_Task to carry out:_ What you return must be the data below, word for word, without any images.

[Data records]
__________

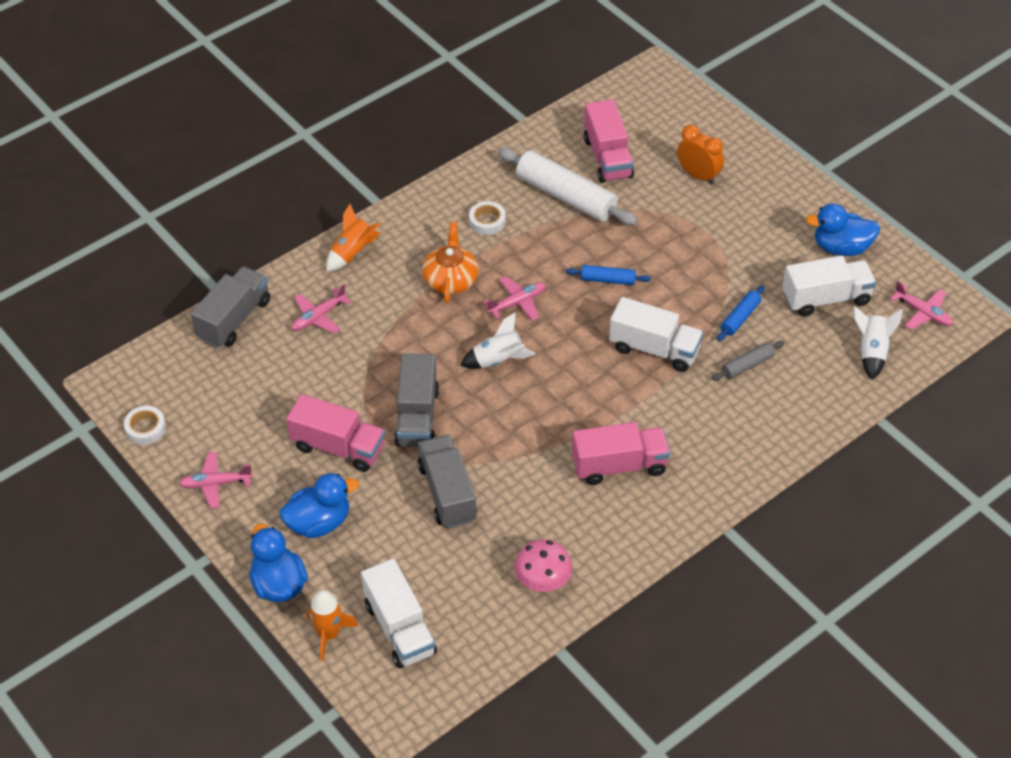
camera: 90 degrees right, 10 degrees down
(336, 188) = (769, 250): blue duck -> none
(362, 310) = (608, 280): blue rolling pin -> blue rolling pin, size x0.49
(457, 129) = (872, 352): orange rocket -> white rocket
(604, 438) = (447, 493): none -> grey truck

__________

_Solution:_
camera: 90 degrees right, 10 degrees down
(336, 188) = (769, 250): blue duck -> none
(362, 310) = (608, 280): blue rolling pin -> blue rolling pin, size x0.49
(457, 129) = (872, 352): orange rocket -> white rocket
(604, 438) = (447, 493): none -> grey truck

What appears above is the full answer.